Data masukan
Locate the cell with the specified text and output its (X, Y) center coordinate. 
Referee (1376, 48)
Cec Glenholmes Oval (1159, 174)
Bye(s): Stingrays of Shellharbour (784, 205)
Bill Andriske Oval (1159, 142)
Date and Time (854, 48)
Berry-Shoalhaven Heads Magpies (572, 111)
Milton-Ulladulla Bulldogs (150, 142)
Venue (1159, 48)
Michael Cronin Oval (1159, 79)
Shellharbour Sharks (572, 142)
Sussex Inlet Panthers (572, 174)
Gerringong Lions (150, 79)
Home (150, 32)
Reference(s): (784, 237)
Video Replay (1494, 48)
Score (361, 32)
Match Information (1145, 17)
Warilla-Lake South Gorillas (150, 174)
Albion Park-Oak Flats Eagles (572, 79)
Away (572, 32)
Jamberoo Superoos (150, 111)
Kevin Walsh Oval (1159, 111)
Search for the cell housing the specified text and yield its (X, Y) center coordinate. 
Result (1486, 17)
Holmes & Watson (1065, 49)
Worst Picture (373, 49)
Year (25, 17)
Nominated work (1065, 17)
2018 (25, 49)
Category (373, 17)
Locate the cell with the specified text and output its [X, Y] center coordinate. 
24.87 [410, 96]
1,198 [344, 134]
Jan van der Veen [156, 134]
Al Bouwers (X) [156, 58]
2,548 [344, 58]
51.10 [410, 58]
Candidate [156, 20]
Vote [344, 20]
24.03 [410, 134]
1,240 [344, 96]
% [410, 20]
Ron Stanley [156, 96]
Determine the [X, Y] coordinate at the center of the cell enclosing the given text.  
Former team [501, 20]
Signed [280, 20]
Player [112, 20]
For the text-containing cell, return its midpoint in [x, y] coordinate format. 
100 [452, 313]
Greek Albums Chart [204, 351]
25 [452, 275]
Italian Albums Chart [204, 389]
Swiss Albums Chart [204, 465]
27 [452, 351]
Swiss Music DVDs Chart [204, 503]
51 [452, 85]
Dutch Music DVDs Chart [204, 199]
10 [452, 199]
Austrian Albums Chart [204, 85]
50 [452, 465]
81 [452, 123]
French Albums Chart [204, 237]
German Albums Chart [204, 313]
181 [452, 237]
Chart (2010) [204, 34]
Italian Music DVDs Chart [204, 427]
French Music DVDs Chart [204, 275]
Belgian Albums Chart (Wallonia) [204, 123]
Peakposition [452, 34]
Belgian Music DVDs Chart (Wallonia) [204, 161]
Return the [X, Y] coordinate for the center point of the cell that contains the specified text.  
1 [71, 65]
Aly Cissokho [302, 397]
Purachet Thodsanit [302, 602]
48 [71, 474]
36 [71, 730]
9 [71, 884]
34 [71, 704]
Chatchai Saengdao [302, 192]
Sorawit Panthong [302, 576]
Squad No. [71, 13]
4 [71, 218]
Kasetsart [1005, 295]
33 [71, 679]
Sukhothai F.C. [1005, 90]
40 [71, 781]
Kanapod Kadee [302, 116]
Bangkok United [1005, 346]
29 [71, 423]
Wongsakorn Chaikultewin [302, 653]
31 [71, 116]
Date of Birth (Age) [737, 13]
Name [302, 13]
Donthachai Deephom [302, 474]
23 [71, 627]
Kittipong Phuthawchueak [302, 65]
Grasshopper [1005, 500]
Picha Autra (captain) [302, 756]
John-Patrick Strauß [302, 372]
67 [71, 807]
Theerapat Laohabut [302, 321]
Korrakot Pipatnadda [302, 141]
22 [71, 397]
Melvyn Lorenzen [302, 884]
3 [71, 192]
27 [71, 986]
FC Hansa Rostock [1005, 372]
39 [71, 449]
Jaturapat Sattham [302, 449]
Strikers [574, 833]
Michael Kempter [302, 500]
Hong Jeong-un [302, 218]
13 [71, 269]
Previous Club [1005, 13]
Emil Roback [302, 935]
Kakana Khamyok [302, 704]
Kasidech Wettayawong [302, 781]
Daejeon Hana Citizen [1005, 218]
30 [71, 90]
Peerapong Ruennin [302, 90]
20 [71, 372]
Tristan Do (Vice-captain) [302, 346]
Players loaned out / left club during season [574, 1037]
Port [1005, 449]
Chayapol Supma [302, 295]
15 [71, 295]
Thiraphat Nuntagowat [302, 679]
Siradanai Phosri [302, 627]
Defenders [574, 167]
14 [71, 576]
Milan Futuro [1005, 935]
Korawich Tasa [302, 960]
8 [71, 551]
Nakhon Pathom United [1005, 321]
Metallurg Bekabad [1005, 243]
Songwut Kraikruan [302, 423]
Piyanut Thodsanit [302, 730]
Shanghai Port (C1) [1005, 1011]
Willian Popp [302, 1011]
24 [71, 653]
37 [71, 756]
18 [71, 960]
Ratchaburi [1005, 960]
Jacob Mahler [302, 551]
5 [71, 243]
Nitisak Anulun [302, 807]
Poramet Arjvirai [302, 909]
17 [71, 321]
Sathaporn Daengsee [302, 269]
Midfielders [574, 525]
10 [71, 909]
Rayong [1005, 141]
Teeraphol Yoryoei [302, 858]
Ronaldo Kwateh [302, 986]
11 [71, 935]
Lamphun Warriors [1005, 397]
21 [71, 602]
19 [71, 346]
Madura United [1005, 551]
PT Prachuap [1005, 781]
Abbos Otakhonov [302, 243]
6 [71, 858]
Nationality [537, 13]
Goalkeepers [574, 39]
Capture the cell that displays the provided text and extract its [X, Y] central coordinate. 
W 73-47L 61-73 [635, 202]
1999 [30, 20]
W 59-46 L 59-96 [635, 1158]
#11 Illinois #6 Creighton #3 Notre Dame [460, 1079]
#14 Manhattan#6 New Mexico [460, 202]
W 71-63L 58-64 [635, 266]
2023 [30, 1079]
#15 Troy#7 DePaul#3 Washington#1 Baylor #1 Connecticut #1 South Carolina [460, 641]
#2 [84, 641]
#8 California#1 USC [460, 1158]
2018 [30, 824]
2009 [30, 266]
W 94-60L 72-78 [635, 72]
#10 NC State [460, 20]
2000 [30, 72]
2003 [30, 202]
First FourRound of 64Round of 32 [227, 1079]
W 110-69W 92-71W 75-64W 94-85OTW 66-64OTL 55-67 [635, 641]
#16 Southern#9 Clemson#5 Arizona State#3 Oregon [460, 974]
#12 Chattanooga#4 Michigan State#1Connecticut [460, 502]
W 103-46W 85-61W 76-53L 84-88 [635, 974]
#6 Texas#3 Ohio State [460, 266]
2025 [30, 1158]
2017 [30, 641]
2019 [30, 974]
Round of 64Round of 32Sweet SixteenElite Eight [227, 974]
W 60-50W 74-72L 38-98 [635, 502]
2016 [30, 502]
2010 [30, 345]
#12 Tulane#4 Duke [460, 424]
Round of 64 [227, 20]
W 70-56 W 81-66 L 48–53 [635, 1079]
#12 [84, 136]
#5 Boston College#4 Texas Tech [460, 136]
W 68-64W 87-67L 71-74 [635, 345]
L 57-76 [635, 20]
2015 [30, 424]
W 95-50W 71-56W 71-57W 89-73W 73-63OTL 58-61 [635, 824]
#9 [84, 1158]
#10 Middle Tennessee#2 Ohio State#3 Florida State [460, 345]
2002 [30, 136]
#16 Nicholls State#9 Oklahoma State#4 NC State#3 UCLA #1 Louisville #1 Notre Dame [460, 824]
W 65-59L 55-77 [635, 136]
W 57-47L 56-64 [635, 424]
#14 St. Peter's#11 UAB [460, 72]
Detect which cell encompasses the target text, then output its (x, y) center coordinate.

Petunjuk dan ketentuan
Tuliskan kembali baris-baris data di atas tanpa mengubah apa pun. Mulailah dari baris pertama data dan berhenti di baris yang memuat "Belgian Music DVDs", termasuk kedua baris itu.

Hasil lengkap
Locate the cell with the specified text and output its (X, Y) center coordinate. 
Referee (1376, 48)
Cec Glenholmes Oval (1159, 174)
Bye(s): Stingrays of Shellharbour (784, 205)
Bill Andriske Oval (1159, 142)
Date and Time (854, 48)
Berry-Shoalhaven Heads Magpies (572, 111)
Milton-Ulladulla Bulldogs (150, 142)
Venue (1159, 48)
Michael Cronin Oval (1159, 79)
Shellharbour Sharks (572, 142)
Sussex Inlet Panthers (572, 174)
Gerringong Lions (150, 79)
Home (150, 32)
Reference(s): (784, 237)
Video Replay (1494, 48)
Score (361, 32)
Match Information (1145, 17)
Warilla-Lake South Gorillas (150, 174)
Albion Park-Oak Flats Eagles (572, 79)
Away (572, 32)
Jamberoo Superoos (150, 111)
Kevin Walsh Oval (1159, 111)
Search for the cell housing the specified text and yield its (X, Y) center coordinate. 
Result (1486, 17)
Holmes & Watson (1065, 49)
Worst Picture (373, 49)
Year (25, 17)
Nominated work (1065, 17)
2018 (25, 49)
Category (373, 17)
Locate the cell with the specified text and output its [X, Y] center coordinate. 
24.87 [410, 96]
1,198 [344, 134]
Jan van der Veen [156, 134]
Al Bouwers (X) [156, 58]
2,548 [344, 58]
51.10 [410, 58]
Candidate [156, 20]
Vote [344, 20]
24.03 [410, 134]
1,240 [344, 96]
% [410, 20]
Ron Stanley [156, 96]
Determine the [X, Y] coordinate at the center of the cell enclosing the given text.  
Former team [501, 20]
Signed [280, 20]
Player [112, 20]
For the text-containing cell, return its midpoint in [x, y] coordinate format. 
100 [452, 313]
Greek Albums Chart [204, 351]
25 [452, 275]
Italian Albums Chart [204, 389]
Swiss Albums Chart [204, 465]
27 [452, 351]
Swiss Music DVDs Chart [204, 503]
51 [452, 85]
Dutch Music DVDs Chart [204, 199]
10 [452, 199]
Austrian Albums Chart [204, 85]
50 [452, 465]
81 [452, 123]
French Albums Chart [204, 237]
German Albums Chart [204, 313]
181 [452, 237]
Chart (2010) [204, 34]
Italian Music DVDs Chart [204, 427]
French Music DVDs Chart [204, 275]
Belgian Albums Chart (Wallonia) [204, 123]
Peakposition [452, 34]
Belgian Music DVDs Chart (Wallonia) [204, 161]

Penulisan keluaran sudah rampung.